== Directions ==
Look for the word "none" in the data below, and copy every line that holds it.

== Supplied data ==
########################################

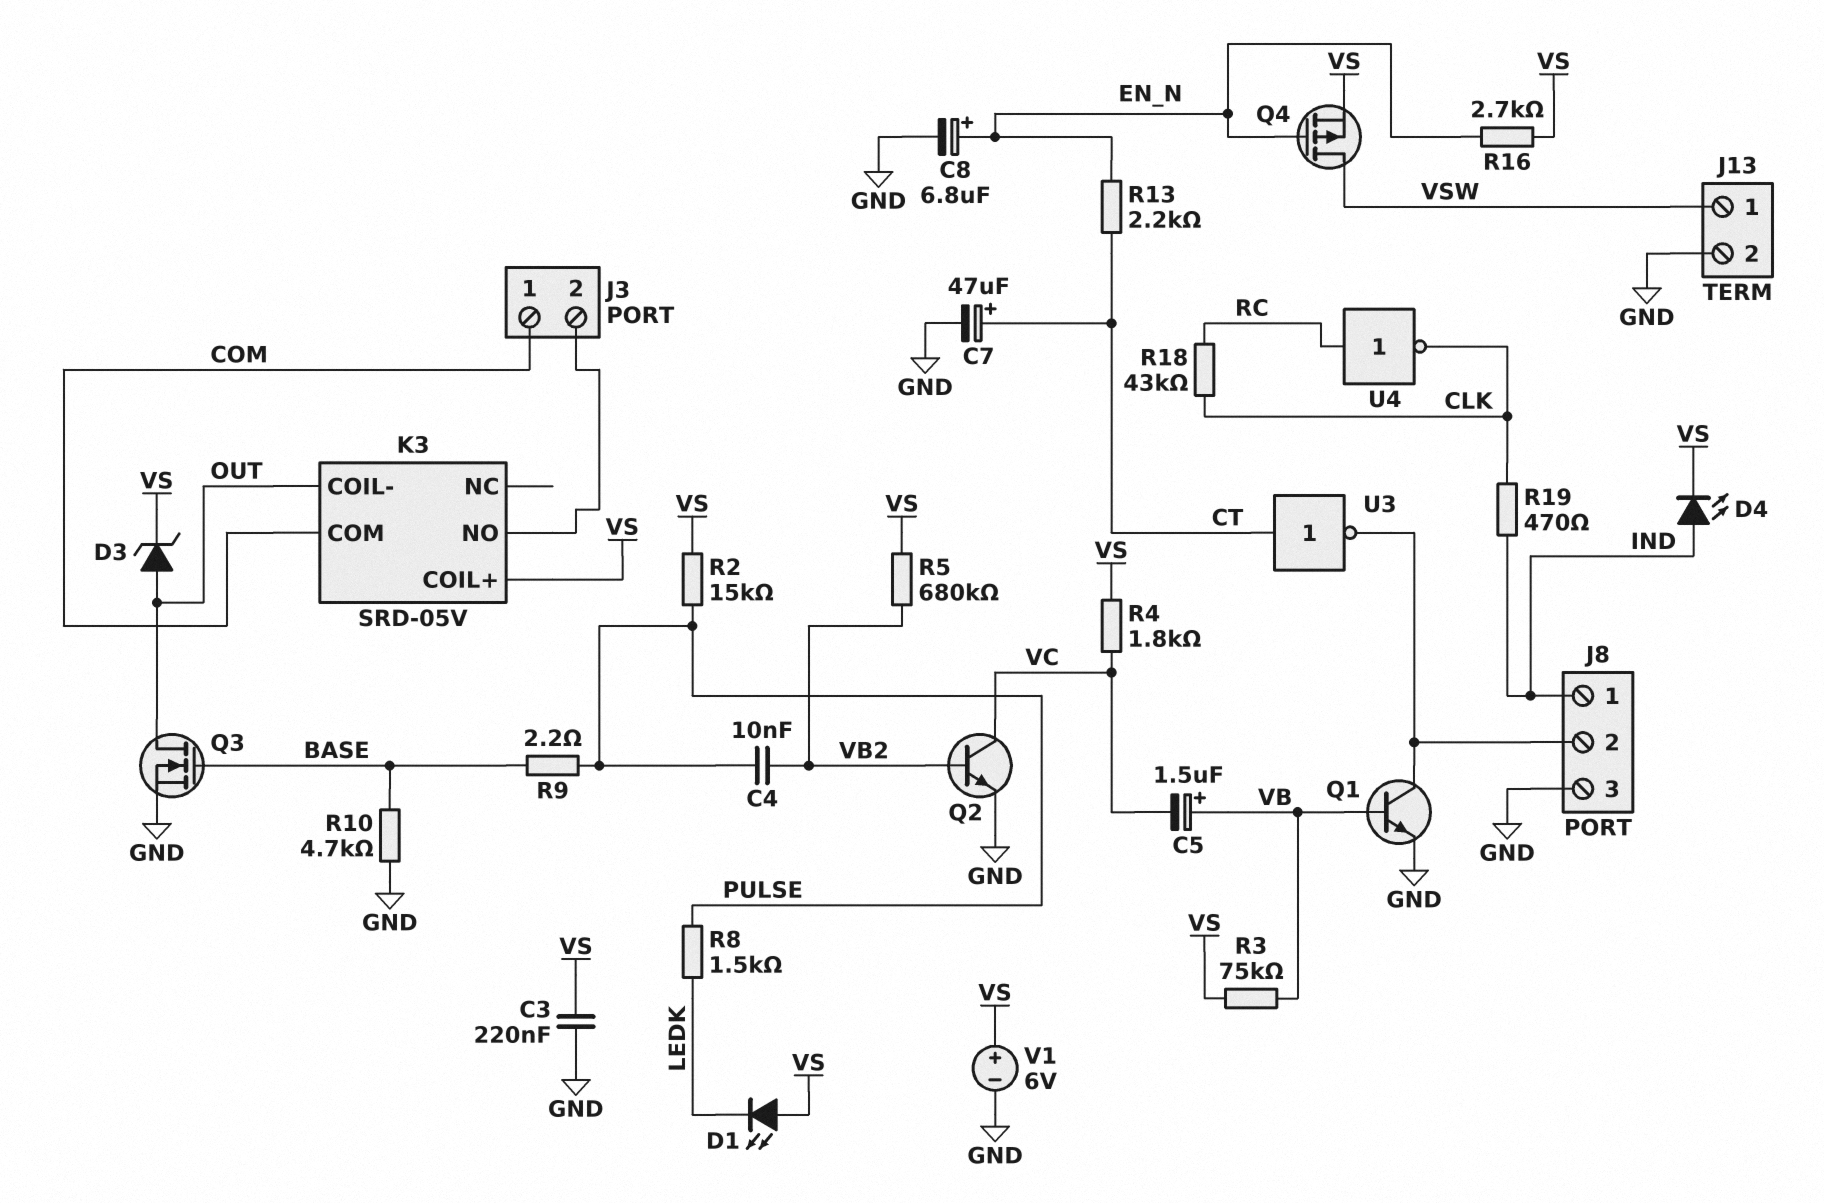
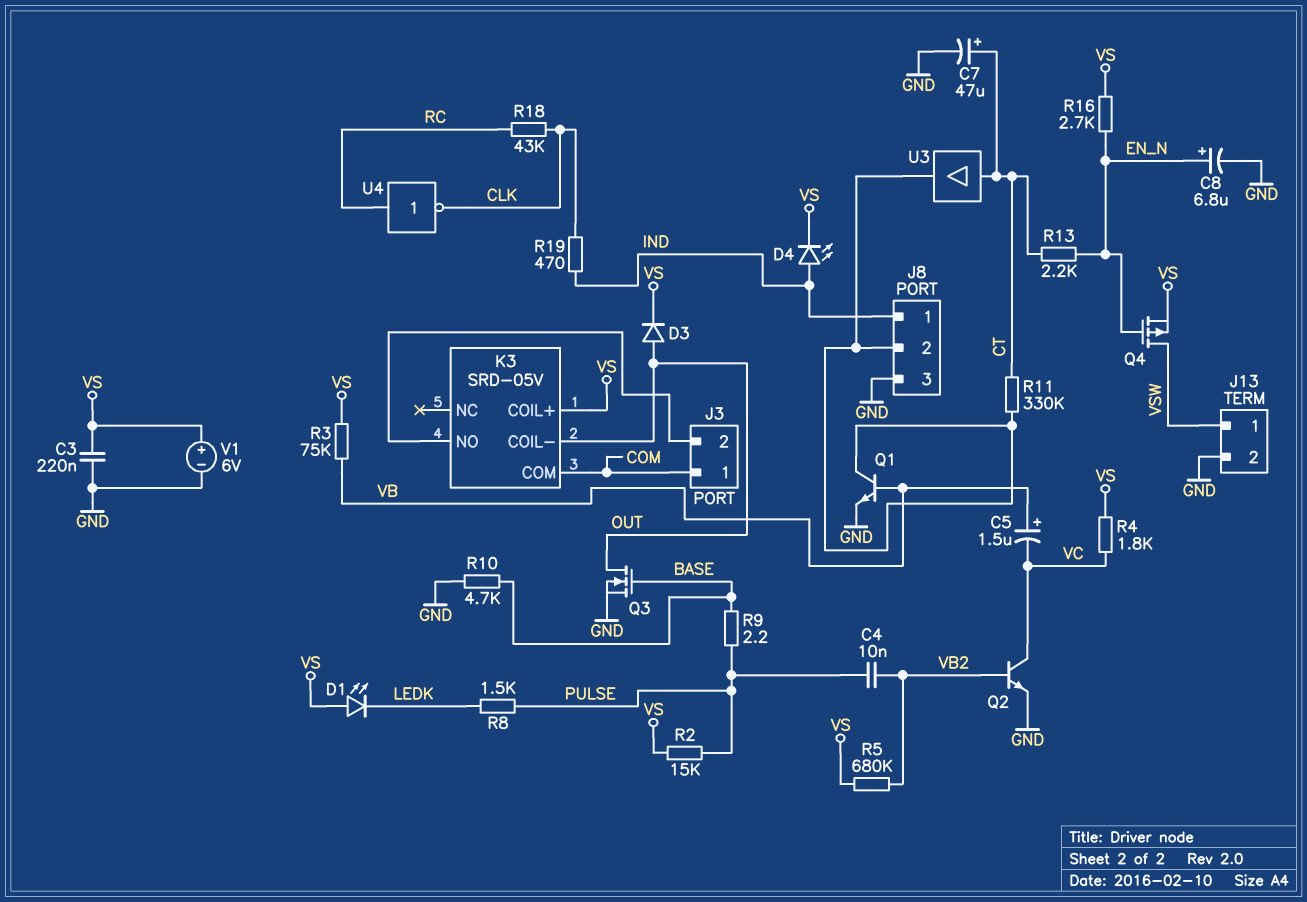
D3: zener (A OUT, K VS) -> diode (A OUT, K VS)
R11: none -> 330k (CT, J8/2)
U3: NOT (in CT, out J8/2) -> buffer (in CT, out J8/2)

########################################

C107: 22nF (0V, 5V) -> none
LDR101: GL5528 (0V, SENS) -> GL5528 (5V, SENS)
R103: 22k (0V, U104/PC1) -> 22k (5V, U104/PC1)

########################################

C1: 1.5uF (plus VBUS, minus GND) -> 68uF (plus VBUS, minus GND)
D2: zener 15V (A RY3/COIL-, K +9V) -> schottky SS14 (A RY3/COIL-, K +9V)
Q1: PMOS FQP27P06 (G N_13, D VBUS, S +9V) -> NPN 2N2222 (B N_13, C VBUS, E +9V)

########################################

== Written response ==
R11: none -> 330k (CT, J8/2)
C107: 22nF (0V, 5V) -> none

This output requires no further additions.